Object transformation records
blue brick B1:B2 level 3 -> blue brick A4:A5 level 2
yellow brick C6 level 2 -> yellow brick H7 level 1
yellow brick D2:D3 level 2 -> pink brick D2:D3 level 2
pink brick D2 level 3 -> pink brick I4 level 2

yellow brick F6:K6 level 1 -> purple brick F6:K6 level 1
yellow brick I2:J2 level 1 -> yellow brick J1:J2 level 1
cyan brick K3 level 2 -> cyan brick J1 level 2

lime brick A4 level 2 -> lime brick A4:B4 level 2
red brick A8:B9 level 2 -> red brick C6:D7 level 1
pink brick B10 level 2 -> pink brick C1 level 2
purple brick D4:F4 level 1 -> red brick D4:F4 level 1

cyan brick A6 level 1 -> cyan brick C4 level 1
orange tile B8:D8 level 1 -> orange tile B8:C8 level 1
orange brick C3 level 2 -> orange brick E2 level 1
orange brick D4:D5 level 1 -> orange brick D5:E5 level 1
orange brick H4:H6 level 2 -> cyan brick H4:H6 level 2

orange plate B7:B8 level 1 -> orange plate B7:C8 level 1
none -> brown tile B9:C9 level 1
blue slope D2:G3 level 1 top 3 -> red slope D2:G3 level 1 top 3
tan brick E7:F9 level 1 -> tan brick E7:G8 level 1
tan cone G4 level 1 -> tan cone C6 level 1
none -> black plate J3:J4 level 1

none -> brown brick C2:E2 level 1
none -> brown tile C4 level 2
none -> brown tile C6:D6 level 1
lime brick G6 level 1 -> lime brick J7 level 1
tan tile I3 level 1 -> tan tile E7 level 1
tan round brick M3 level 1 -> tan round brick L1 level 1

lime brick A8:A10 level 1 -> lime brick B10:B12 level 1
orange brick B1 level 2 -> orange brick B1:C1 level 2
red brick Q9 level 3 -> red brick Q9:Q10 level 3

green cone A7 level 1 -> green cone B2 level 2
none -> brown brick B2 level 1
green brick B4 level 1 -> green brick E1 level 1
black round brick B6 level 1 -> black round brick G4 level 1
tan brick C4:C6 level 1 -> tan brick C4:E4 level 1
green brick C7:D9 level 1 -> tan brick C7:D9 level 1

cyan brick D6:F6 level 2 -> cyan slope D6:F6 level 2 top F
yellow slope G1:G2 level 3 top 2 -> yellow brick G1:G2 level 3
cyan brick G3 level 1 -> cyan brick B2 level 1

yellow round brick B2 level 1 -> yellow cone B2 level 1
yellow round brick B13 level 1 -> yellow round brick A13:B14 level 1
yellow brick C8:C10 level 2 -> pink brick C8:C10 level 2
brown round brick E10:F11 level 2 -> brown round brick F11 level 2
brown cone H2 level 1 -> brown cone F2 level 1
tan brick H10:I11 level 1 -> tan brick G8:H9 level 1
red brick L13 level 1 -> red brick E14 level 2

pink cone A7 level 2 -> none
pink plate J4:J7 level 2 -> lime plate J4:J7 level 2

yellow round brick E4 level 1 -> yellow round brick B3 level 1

DESCRIPTION OF THE TASK: When you reach the line containing "lime brick A4 level" in the data above, start copying exactly, and stop after the line containing "orange brick D4:D5".

OUTPUT FOR THIS EXERCISE:
lime brick A4 level 2 -> lime brick A4:B4 level 2
red brick A8:B9 level 2 -> red brick C6:D7 level 1
pink brick B10 level 2 -> pink brick C1 level 2
purple brick D4:F4 level 1 -> red brick D4:F4 level 1

cyan brick A6 level 1 -> cyan brick C4 level 1
orange tile B8:D8 level 1 -> orange tile B8:C8 level 1
orange brick C3 level 2 -> orange brick E2 level 1
orange brick D4:D5 level 1 -> orange brick D5:E5 level 1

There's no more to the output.